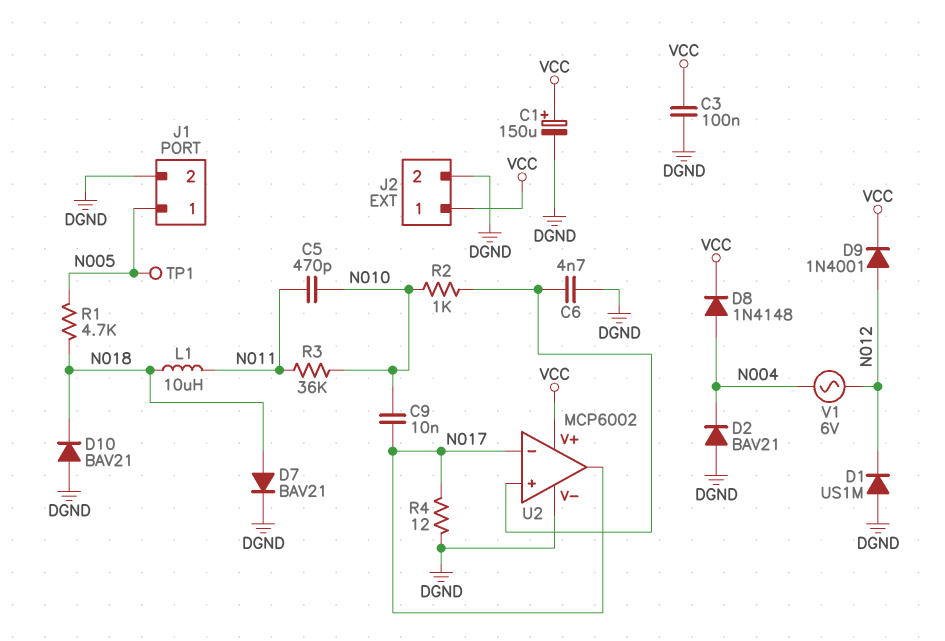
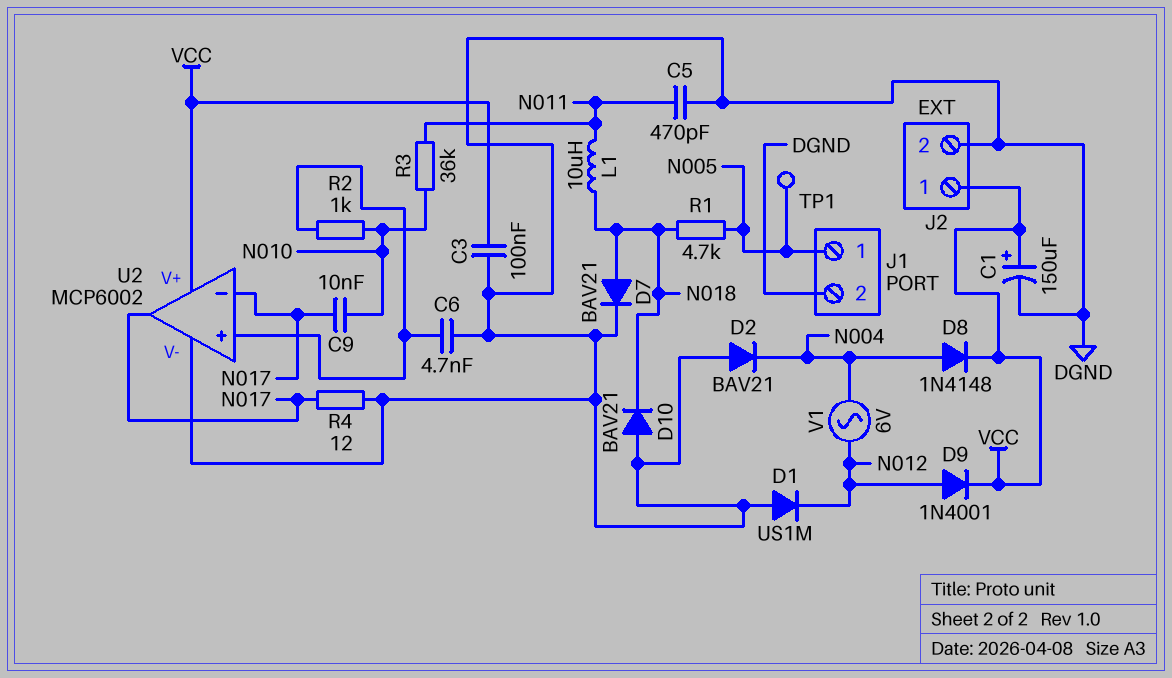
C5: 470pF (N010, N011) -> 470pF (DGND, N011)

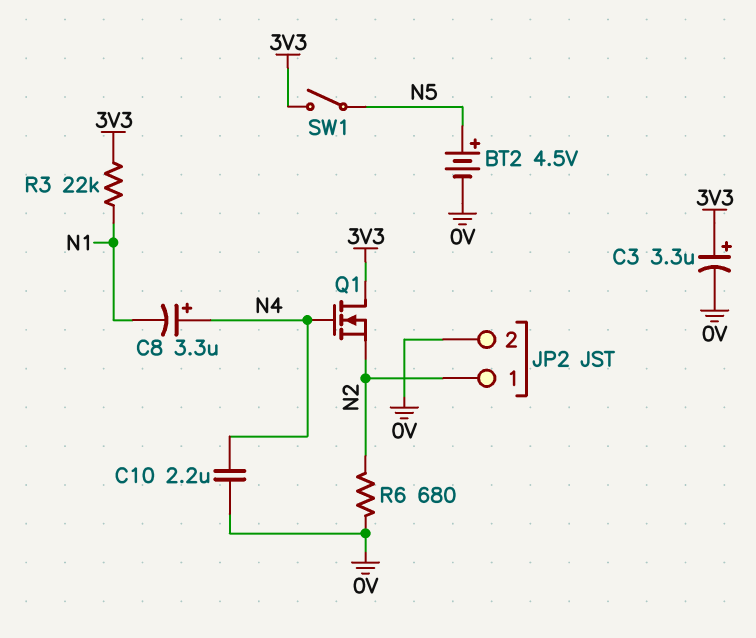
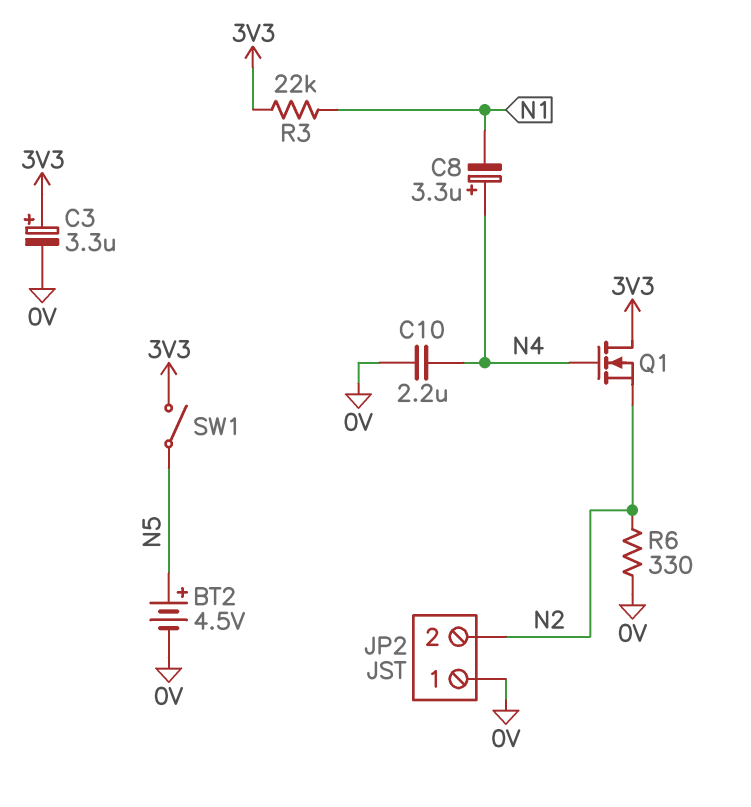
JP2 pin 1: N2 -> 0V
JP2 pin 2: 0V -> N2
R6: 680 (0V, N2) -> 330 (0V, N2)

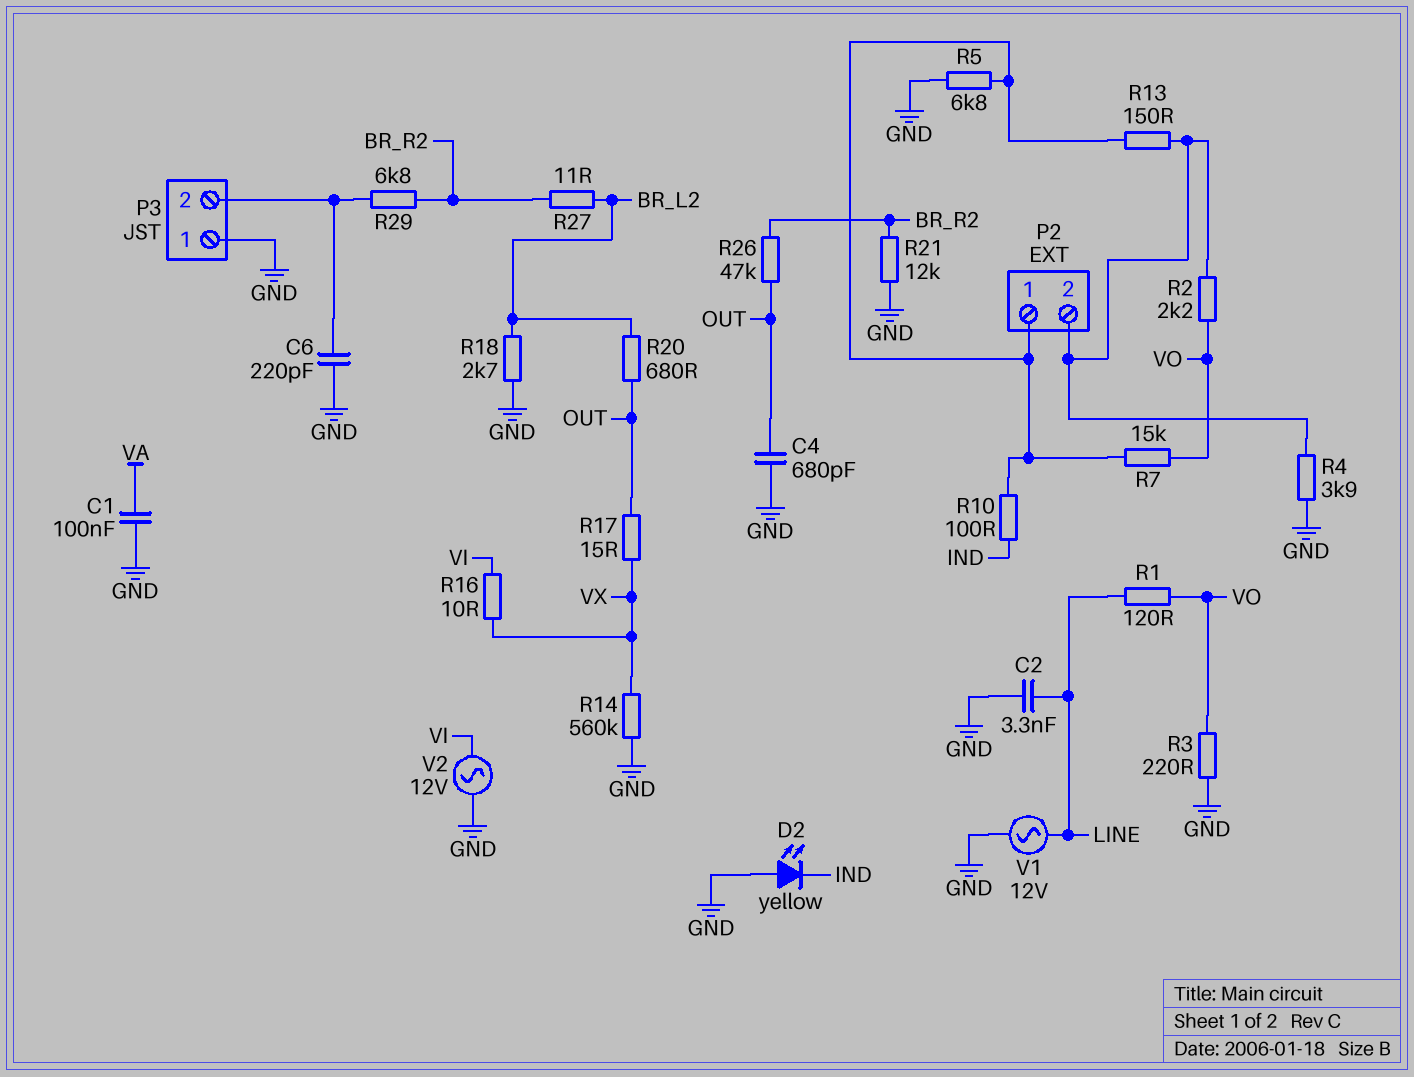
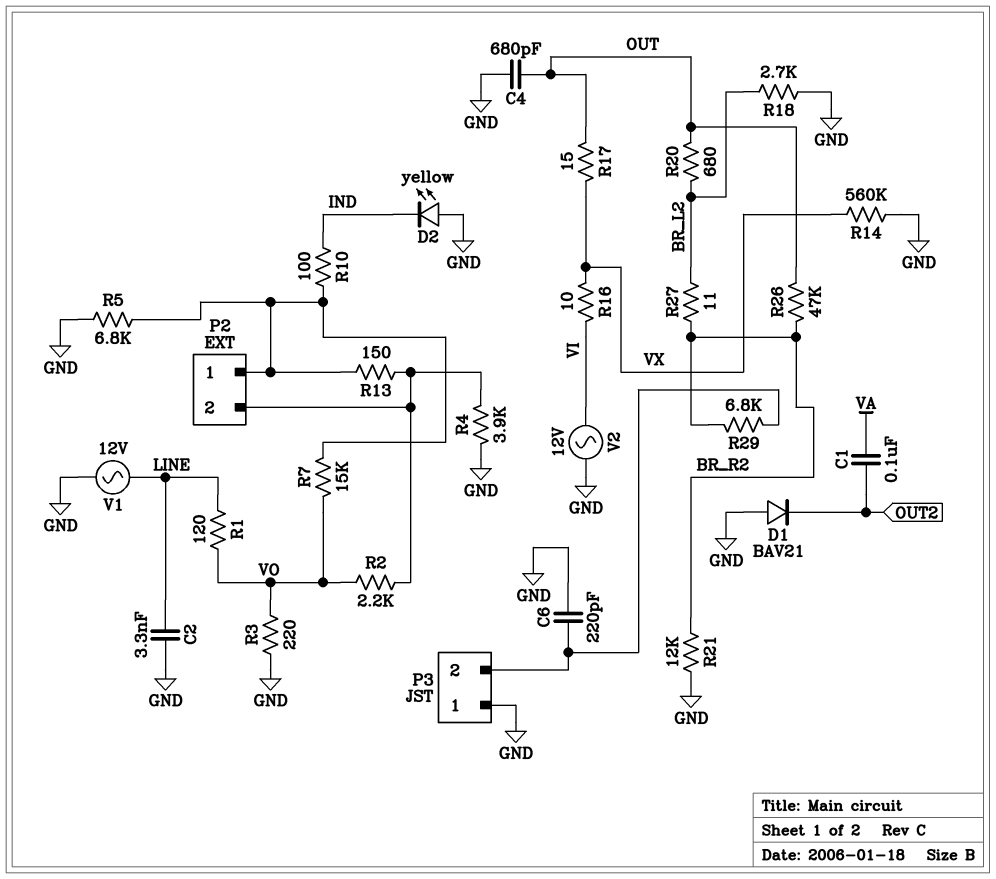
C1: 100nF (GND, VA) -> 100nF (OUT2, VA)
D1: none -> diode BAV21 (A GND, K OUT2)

______________________________

> [Work to be completed]: In the copy, include no pictures, but repeat the listing exactly.

> [Finished exercise]:
C5: 470pF (N010, N011) -> 470pF (DGND, N011)

JP2 pin 1: N2 -> 0V
JP2 pin 2: 0V -> N2
R6: 680 (0V, N2) -> 330 (0V, N2)

C1: 100nF (GND, VA) -> 100nF (OUT2, VA)
D1: none -> diode BAV21 (A GND, K OUT2)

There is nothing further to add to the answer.